───── EXERCISE DATA

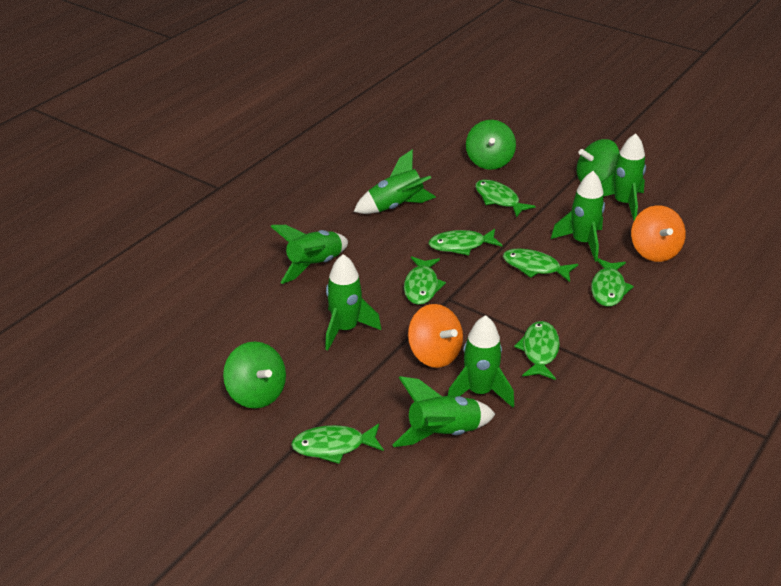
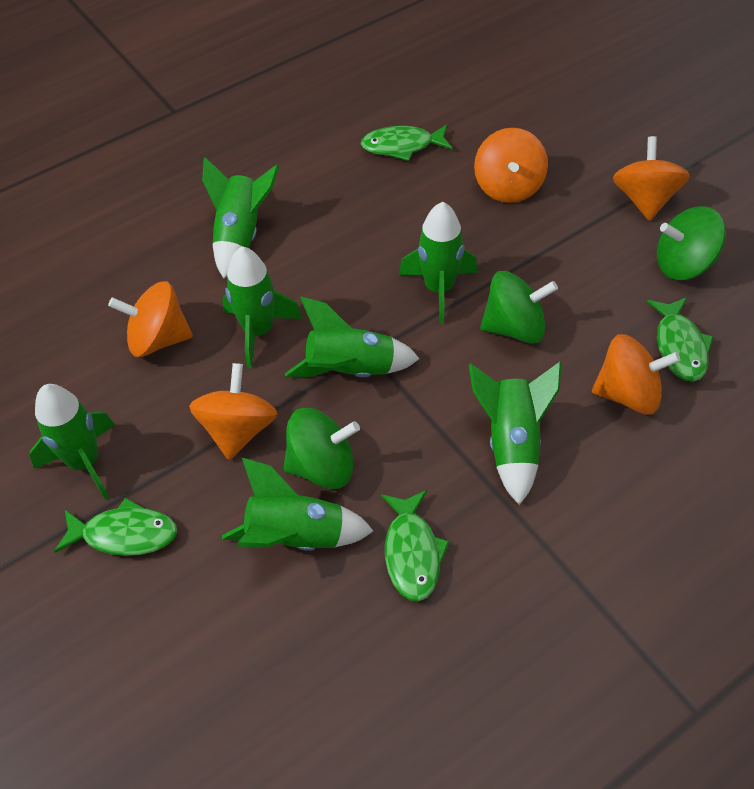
green fish: 7 -> 4
orange spinning top: 2 -> 5

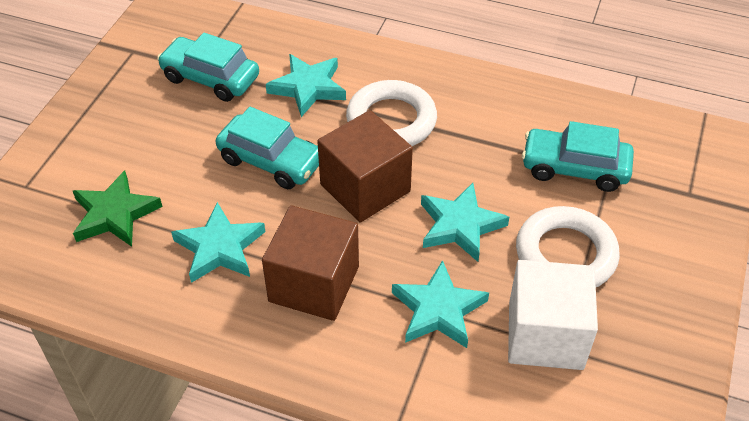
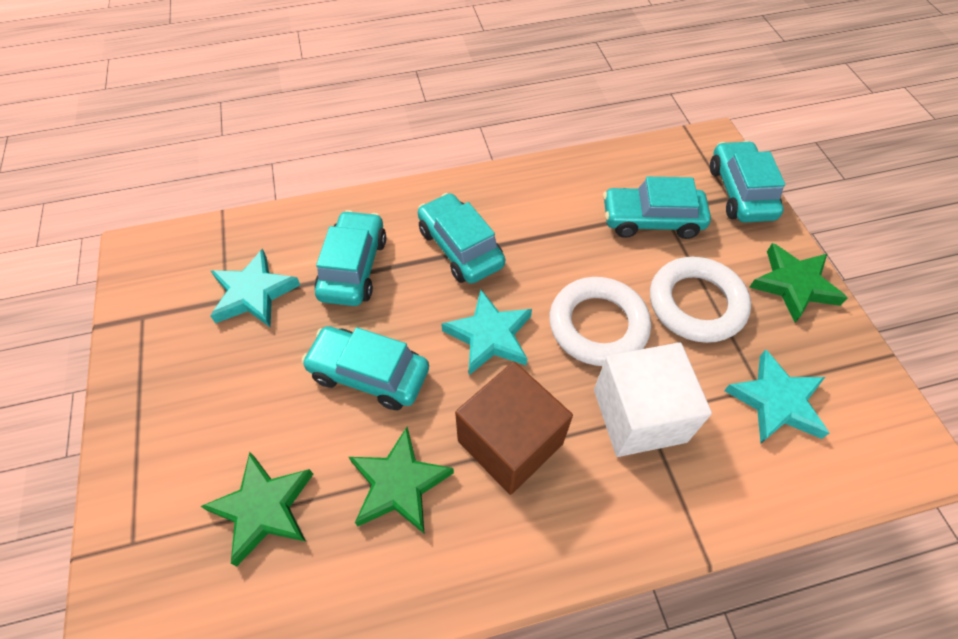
brown cube: 2 -> 1
green star: 1 -> 3
turquoise car: 3 -> 5
turquoise star: 4 -> 3

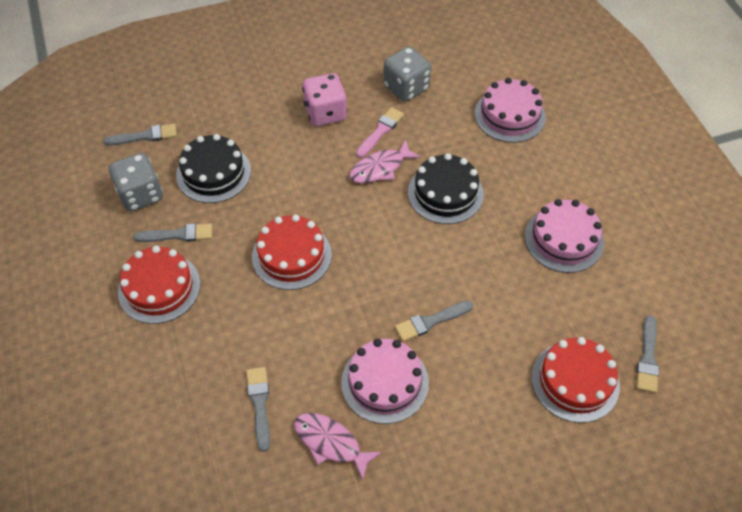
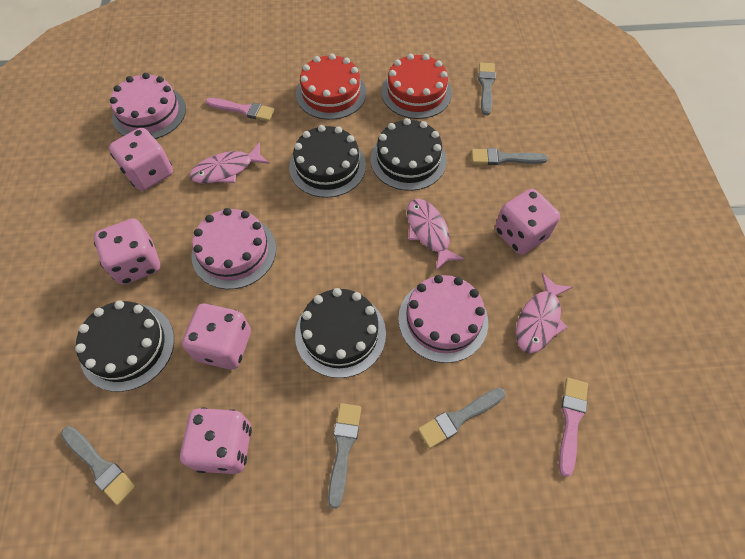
black cake: 2 -> 4
grey dice: 2 -> 0
pink brush: 1 -> 2
pink dice: 1 -> 5
pink fish: 2 -> 3
red cake: 3 -> 2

──────────

Which lines of the records above contain the word "pink"? Report each one.

pink brush: 1 -> 2
pink dice: 1 -> 5
pink fish: 2 -> 3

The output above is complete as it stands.